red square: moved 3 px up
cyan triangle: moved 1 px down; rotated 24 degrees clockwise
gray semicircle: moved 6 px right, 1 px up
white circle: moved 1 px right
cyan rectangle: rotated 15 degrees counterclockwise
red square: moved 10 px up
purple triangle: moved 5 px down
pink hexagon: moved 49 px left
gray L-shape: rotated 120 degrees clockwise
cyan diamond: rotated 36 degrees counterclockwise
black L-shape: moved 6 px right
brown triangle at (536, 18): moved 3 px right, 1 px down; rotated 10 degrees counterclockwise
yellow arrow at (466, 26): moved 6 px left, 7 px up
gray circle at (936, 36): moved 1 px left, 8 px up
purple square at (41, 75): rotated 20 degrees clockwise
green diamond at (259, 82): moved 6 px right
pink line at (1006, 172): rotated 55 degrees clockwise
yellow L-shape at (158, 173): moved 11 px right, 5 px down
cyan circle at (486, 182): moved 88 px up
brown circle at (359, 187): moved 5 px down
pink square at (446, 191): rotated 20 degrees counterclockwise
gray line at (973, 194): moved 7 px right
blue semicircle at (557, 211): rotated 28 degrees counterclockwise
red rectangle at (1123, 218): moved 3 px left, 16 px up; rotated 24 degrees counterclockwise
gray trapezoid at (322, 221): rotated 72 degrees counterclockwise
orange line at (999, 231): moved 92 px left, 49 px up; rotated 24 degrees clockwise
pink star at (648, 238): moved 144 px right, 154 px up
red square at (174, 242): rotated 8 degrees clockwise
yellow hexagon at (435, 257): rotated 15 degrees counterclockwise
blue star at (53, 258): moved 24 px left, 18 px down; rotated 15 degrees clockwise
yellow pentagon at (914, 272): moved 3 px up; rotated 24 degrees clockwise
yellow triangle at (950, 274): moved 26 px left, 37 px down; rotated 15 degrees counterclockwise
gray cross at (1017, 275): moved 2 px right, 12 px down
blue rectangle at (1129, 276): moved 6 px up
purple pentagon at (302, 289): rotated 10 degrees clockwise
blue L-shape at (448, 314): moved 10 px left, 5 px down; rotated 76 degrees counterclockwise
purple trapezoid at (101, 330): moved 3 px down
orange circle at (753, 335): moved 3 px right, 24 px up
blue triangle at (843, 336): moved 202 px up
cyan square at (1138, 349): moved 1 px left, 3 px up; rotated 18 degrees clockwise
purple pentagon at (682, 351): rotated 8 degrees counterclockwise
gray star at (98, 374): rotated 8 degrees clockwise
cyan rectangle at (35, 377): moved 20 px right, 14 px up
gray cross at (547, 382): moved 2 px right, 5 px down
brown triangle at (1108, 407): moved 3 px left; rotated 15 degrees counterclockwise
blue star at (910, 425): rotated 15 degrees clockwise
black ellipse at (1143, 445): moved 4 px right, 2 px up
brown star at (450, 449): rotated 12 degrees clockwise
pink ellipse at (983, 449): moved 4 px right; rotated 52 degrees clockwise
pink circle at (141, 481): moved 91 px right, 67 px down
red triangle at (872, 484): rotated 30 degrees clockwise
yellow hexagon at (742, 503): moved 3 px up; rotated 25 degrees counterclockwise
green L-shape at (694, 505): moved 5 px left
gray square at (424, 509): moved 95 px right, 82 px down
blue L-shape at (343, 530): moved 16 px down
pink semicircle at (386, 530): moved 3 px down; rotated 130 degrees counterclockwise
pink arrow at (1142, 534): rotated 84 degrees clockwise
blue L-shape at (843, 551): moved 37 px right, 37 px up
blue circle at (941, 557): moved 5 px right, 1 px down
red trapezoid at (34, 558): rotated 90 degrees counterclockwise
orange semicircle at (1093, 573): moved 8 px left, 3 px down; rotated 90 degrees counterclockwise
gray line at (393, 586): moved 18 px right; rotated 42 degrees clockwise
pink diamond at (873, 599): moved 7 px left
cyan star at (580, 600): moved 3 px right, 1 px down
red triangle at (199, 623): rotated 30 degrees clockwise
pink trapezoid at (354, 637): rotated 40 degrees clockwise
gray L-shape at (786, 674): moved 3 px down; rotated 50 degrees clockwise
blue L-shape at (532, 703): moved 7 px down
━━━━━━━━
Reproduce verbatim only the segment of the listing bounded by the line containing "gray L-shape: rotated 120 degrees clockwise" and the line containing "blue semicircle at", with both boundary lines included.

Reply.
gray L-shape: rotated 120 degrees clockwise
cyan diamond: rotated 36 degrees counterclockwise
black L-shape: moved 6 px right
brown triangle at (536, 18): moved 3 px right, 1 px down; rotated 10 degrees counterclockwise
yellow arrow at (466, 26): moved 6 px left, 7 px up
gray circle at (936, 36): moved 1 px left, 8 px up
purple square at (41, 75): rotated 20 degrees clockwise
green diamond at (259, 82): moved 6 px right
pink line at (1006, 172): rotated 55 degrees clockwise
yellow L-shape at (158, 173): moved 11 px right, 5 px down
cyan circle at (486, 182): moved 88 px up
brown circle at (359, 187): moved 5 px down
pink square at (446, 191): rotated 20 degrees counterclockwise
gray line at (973, 194): moved 7 px right
blue semicircle at (557, 211): rotated 28 degrees counterclockwise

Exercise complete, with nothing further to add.